-- TASK OBJECTIVE --
Select from the records below every line that has the word "maison" in it.

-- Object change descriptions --
=== Section Start ===
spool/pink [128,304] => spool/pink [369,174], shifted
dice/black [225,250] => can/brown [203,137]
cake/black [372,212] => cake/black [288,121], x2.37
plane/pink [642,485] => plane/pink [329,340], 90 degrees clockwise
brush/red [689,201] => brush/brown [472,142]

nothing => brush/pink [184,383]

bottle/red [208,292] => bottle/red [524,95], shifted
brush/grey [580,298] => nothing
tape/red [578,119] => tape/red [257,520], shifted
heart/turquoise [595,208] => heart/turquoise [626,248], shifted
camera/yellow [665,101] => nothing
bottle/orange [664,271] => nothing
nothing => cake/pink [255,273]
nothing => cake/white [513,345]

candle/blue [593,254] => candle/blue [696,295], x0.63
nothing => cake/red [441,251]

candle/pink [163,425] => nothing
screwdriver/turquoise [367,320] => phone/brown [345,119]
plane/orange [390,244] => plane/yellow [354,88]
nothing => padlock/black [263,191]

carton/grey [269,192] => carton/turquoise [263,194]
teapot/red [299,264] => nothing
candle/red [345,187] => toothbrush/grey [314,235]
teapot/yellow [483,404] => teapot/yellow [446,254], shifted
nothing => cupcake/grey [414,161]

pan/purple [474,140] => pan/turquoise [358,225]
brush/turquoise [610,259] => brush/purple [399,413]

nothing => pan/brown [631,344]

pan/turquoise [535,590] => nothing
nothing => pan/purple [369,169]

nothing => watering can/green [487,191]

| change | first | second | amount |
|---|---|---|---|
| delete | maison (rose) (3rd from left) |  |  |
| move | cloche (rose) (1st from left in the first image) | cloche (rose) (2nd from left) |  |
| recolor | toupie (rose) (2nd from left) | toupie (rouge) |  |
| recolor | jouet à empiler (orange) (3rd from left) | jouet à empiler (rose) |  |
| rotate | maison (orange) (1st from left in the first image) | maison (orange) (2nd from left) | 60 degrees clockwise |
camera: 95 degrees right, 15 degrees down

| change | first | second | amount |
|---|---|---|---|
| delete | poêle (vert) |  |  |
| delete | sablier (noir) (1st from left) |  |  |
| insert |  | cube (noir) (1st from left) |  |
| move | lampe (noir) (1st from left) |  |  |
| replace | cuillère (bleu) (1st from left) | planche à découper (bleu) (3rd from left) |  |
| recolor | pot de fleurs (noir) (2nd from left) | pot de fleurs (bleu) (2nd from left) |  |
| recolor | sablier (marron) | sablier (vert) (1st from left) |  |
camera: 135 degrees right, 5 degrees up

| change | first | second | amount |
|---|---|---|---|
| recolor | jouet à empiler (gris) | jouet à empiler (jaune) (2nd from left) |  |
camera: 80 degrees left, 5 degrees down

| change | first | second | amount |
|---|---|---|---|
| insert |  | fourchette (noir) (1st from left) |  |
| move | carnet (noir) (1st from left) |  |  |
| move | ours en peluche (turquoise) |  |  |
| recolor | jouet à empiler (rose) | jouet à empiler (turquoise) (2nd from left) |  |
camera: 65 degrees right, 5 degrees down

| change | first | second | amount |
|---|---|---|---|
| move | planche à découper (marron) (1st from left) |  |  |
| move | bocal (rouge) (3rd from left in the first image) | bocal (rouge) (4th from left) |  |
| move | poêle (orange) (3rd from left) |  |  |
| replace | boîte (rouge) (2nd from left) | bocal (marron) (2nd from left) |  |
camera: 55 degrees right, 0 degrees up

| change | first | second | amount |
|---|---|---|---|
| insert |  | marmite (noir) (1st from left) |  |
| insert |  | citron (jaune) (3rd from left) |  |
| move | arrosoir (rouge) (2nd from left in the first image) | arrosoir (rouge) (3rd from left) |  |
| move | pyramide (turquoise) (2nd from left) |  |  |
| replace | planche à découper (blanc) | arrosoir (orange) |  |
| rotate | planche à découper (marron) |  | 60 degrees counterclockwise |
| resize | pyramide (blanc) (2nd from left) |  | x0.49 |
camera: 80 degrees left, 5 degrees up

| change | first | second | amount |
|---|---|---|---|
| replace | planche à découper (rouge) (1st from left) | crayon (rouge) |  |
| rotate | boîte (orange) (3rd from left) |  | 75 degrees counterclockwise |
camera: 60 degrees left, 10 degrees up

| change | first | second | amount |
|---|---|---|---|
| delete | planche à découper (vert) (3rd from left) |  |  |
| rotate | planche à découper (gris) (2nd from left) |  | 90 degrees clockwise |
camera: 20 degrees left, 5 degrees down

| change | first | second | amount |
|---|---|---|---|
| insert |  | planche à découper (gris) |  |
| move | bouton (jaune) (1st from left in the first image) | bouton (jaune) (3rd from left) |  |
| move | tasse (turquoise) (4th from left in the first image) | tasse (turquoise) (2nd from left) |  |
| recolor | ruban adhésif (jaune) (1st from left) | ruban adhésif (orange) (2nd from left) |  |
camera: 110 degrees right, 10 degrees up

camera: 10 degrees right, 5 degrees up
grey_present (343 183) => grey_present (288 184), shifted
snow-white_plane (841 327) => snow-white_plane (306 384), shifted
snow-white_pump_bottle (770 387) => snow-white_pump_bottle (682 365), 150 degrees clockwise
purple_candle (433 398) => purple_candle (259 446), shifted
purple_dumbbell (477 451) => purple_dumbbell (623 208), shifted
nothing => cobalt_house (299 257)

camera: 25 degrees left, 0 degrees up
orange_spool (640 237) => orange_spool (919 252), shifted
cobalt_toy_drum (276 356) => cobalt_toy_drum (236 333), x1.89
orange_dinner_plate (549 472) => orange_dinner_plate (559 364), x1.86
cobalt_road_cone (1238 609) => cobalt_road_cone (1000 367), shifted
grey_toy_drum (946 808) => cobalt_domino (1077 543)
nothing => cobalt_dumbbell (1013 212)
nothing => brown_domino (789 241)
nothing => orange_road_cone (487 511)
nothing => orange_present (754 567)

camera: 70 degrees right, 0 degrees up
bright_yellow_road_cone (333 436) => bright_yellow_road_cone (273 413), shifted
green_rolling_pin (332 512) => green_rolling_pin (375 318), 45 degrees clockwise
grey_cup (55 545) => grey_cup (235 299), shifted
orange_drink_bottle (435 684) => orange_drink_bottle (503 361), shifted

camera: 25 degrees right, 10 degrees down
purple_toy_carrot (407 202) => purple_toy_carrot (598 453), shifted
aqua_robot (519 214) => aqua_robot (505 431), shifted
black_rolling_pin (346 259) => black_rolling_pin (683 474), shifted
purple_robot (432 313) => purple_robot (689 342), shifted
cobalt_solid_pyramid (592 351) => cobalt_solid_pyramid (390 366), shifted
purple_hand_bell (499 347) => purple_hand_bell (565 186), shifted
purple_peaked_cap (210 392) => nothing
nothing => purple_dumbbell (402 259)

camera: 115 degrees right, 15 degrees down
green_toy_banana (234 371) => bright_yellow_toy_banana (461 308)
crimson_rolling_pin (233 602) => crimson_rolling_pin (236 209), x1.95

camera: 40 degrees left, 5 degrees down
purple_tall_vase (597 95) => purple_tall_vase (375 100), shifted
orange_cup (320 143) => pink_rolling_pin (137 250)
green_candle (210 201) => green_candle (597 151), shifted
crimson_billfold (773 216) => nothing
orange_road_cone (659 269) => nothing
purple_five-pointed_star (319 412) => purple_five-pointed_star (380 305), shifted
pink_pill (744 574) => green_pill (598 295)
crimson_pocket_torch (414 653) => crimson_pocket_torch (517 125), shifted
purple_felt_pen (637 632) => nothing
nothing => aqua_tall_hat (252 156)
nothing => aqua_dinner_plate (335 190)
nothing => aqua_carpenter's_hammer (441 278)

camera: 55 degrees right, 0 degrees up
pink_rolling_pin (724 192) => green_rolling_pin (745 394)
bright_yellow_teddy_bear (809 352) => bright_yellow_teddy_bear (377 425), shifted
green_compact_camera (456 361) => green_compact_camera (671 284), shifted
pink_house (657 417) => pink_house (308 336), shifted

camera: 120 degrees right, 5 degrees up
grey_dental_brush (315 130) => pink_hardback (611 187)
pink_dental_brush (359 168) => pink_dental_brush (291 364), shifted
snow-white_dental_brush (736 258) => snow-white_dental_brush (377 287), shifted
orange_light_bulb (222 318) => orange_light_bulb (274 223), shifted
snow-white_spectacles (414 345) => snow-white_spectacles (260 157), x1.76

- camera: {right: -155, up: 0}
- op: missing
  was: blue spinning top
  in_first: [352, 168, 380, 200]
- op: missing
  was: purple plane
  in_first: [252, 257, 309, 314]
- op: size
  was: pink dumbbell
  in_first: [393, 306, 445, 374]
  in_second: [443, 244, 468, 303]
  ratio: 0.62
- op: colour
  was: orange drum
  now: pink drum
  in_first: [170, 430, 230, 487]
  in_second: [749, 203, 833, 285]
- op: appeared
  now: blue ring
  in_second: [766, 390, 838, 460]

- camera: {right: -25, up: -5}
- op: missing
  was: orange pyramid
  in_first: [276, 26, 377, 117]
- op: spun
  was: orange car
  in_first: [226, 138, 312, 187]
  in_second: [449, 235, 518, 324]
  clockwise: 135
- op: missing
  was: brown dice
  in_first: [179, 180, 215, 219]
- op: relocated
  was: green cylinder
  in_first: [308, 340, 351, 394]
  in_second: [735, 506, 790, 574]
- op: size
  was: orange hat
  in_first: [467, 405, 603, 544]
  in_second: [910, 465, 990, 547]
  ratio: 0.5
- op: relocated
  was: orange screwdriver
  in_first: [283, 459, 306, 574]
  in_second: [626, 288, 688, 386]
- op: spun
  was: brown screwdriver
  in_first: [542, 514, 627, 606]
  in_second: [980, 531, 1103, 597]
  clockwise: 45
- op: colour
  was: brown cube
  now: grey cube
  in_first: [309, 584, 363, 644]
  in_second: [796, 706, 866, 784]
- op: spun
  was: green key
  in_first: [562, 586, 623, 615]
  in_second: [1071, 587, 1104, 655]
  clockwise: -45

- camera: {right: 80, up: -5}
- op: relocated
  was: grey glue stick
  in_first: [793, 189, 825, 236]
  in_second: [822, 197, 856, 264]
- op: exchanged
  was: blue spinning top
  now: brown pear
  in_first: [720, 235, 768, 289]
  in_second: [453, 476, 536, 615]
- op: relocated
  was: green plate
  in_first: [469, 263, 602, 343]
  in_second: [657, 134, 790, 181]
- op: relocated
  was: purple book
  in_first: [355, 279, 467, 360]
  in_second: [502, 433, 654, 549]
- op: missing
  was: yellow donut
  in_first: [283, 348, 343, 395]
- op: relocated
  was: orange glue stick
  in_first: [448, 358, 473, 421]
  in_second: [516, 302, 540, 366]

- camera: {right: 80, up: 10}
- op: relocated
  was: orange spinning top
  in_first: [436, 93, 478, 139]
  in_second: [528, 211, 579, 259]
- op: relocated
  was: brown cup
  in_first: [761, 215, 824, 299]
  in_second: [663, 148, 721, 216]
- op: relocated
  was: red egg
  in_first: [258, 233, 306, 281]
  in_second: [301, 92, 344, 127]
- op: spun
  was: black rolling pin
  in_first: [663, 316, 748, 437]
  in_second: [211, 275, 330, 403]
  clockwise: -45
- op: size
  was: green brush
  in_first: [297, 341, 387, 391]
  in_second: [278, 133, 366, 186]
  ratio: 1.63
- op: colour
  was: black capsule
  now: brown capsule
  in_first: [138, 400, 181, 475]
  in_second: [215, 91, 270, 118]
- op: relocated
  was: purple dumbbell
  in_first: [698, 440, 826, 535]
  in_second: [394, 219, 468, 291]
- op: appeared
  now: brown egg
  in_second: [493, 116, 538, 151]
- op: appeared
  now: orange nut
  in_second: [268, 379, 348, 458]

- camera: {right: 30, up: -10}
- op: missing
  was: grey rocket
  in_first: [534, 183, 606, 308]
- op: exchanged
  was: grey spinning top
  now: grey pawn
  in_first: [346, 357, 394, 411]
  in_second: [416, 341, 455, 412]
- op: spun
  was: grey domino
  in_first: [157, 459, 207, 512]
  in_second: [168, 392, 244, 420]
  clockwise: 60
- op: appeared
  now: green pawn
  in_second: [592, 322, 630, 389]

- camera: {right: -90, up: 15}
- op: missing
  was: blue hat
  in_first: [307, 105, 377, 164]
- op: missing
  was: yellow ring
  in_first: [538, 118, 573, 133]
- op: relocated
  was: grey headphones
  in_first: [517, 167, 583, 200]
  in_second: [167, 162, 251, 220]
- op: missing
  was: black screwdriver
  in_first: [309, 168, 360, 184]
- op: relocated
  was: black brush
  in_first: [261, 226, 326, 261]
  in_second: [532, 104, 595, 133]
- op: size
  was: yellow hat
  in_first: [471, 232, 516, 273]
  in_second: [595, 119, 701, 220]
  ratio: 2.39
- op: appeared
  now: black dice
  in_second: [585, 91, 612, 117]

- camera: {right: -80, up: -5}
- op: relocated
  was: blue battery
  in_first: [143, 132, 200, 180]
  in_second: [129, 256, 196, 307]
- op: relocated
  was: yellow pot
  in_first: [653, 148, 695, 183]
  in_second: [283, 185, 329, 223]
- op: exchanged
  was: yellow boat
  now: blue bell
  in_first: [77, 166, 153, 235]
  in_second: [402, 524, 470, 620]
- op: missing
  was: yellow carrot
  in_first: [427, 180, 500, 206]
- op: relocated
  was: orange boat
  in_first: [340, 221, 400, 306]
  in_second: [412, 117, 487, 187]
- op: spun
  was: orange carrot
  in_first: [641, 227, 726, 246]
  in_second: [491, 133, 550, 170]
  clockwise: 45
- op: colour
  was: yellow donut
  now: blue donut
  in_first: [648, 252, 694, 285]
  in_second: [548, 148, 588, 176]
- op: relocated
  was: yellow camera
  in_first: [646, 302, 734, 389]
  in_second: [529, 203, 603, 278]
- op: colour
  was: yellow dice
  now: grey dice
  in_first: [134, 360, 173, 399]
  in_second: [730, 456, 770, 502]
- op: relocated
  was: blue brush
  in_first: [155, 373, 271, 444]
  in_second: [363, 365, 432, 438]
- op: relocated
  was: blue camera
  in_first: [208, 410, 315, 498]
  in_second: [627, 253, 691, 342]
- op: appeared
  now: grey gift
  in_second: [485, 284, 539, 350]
=== Section End ===
-- TASK ANSWER --
| delete | maison (rose) (3rd from left) |  |  |
| rotate | maison (orange) (1st from left in the first image) | maison (orange) (2nd from left) | 60 degrees clockwise |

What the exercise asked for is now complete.